Work to complete:
Nothing but the records themselves, exactly as written and free of pictures, should appear in your response.
----------------
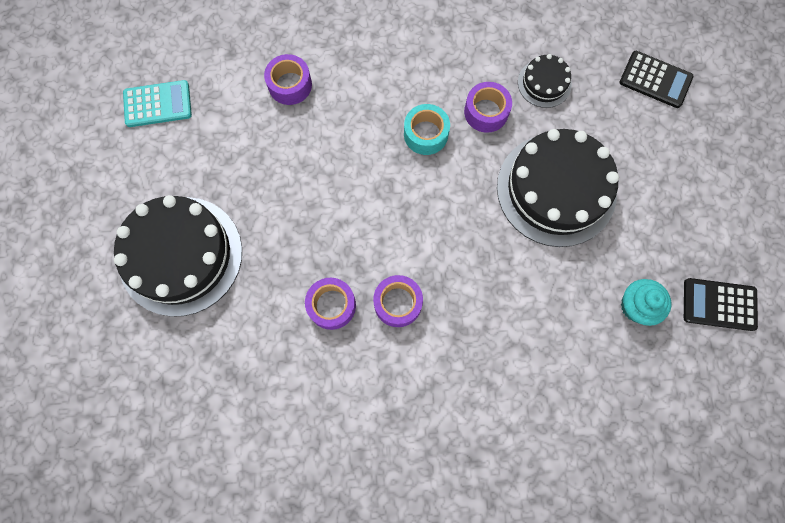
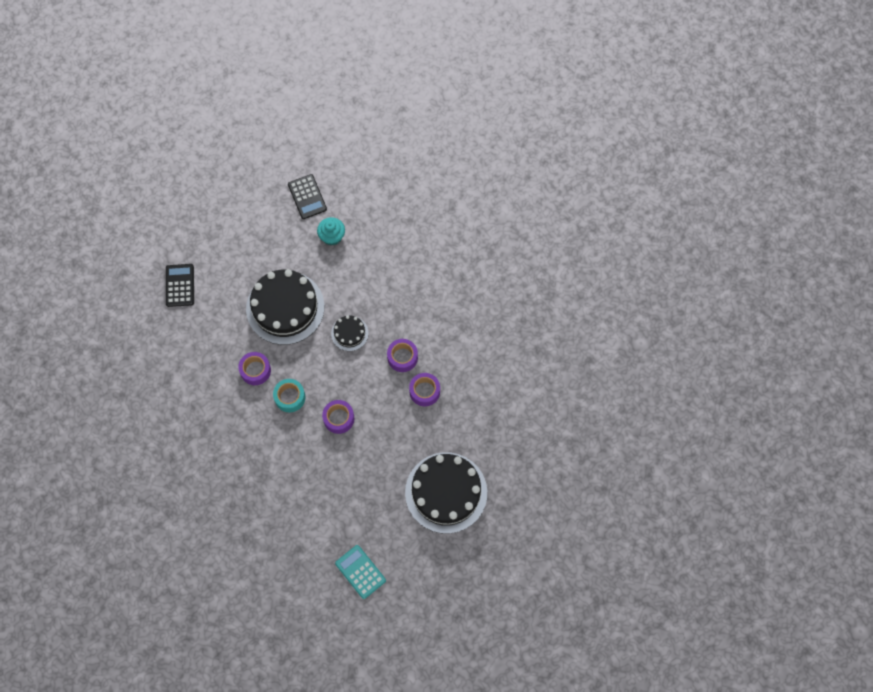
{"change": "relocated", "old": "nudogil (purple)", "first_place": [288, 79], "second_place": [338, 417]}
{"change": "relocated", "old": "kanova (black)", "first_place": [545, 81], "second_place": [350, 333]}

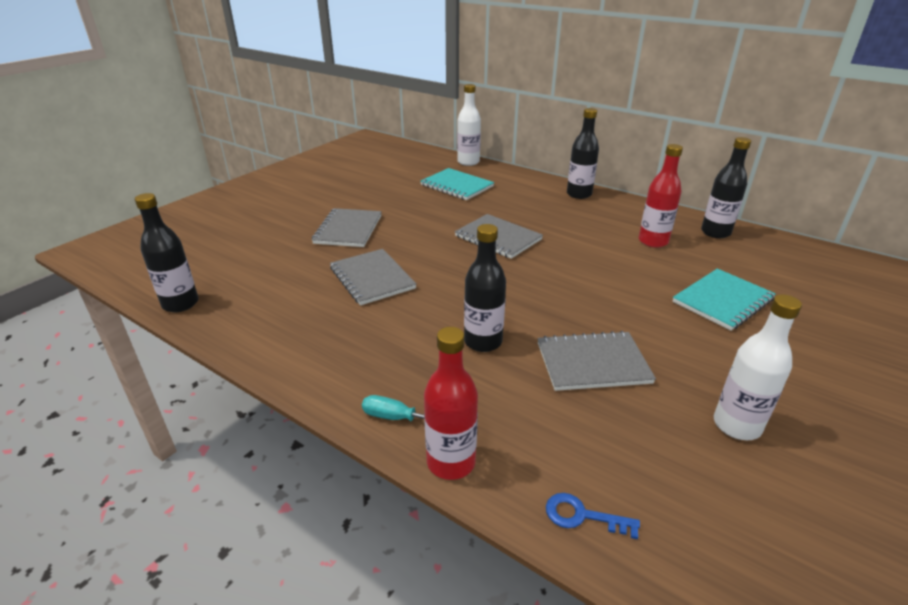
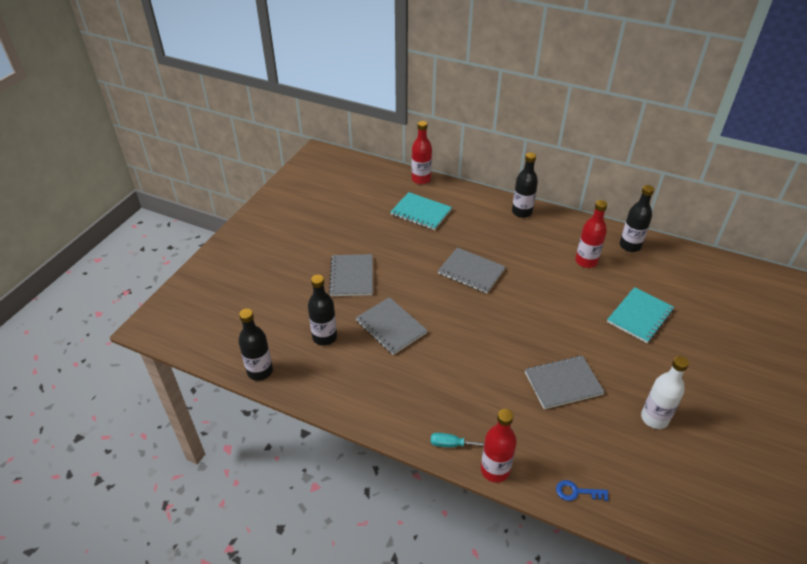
{"change": "relocated", "old": "bipidite (black)", "first_place": [485, 288], "second_place": [322, 310]}
{"change": "colour", "old": "bipidite (white)", "new": "bipidite (red)", "first_place": [469, 125], "second_place": [422, 152]}

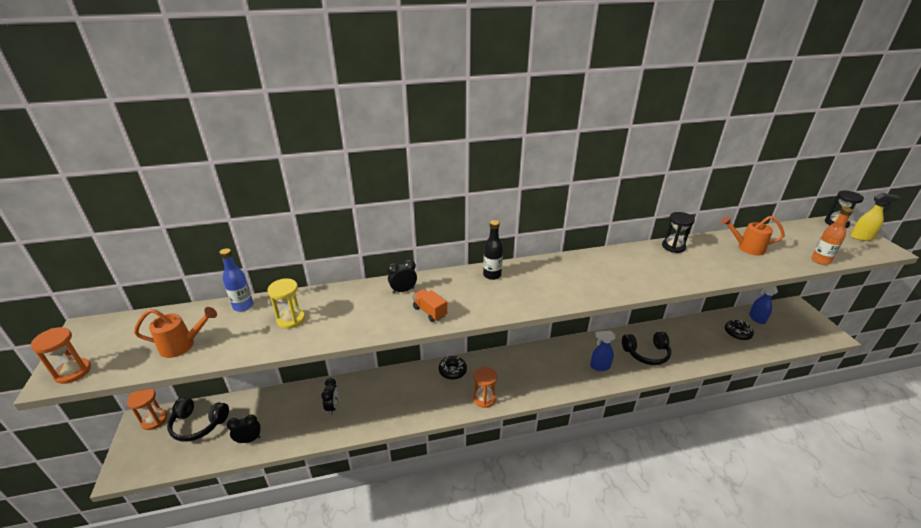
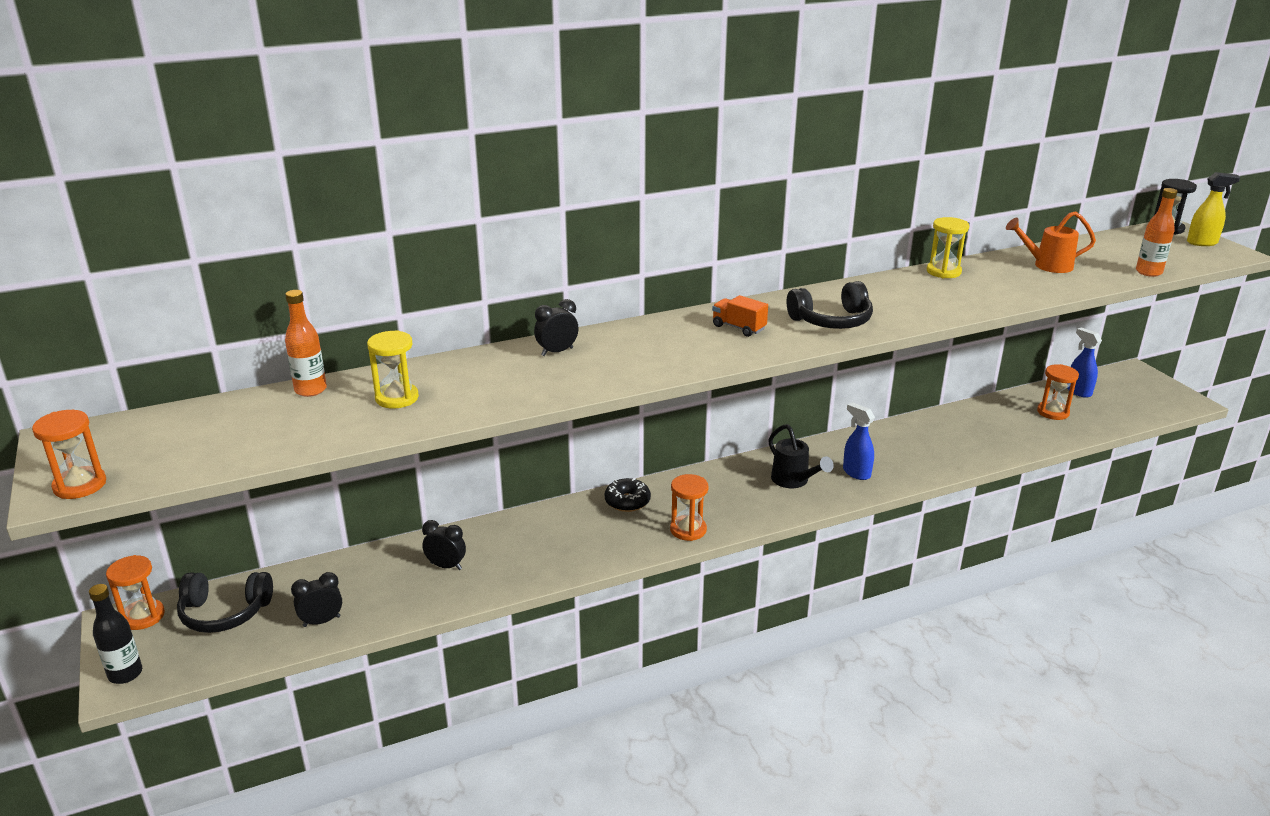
{"change": "relocated", "old": "bipidite (black)", "first_place": [493, 250], "second_place": [115, 634]}
{"change": "colour", "old": "bipidite (blue)", "new": "bipidite (orange)", "first_place": [236, 280], "second_place": [306, 343]}
{"change": "spun", "old": "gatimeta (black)", "first_place": [330, 396], "second_place": [444, 545], "degrees": -60}
{"change": "relocated", "old": "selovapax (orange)", "first_place": [429, 305], "second_place": [740, 316]}
{"change": "appeared", "new": "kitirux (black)", "second_place": [801, 456]}
{"change": "relocated", "old": "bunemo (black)", "first_place": [646, 348], "second_place": [830, 305]}
{"change": "spun", "old": "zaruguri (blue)", "first_place": [603, 351], "second_place": [859, 441], "degrees": 60}
{"change": "colour", "old": "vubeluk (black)", "new": "vubeluk (yellow)", "first_place": [678, 232], "second_place": [948, 247]}
{"change": "exchanged", "old": "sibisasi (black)", "new": "vubeluk (orange)", "first_place": [739, 330], "second_place": [1058, 392]}
{"change": "missing", "old": "kitirux (orange)", "first_place": [175, 332]}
----------------
Result below:
{"change": "relocated", "old": "nudogil (purple)", "first_place": [288, 79], "second_place": [338, 417]}
{"change": "relocated", "old": "kanova (black)", "first_place": [545, 81], "second_place": [350, 333]}

{"change": "relocated", "old": "bipidite (black)", "first_place": [485, 288], "second_place": [322, 310]}
{"change": "colour", "old": "bipidite (white)", "new": "bipidite (red)", "first_place": [469, 125], "second_place": [422, 152]}

{"change": "relocated", "old": "bipidite (black)", "first_place": [493, 250], "second_place": [115, 634]}
{"change": "colour", "old": "bipidite (blue)", "new": "bipidite (orange)", "first_place": [236, 280], "second_place": [306, 343]}
{"change": "spun", "old": "gatimeta (black)", "first_place": [330, 396], "second_place": [444, 545], "degrees": -60}
{"change": "relocated", "old": "selovapax (orange)", "first_place": [429, 305], "second_place": [740, 316]}
{"change": "appeared", "new": "kitirux (black)", "second_place": [801, 456]}
{"change": "relocated", "old": "bunemo (black)", "first_place": [646, 348], "second_place": [830, 305]}
{"change": "spun", "old": "zaruguri (blue)", "first_place": [603, 351], "second_place": [859, 441], "degrees": 60}
{"change": "colour", "old": "vubeluk (black)", "new": "vubeluk (yellow)", "first_place": [678, 232], "second_place": [948, 247]}
{"change": "exchanged", "old": "sibisasi (black)", "new": "vubeluk (orange)", "first_place": [739, 330], "second_place": [1058, 392]}
{"change": "missing", "old": "kitirux (orange)", "first_place": [175, 332]}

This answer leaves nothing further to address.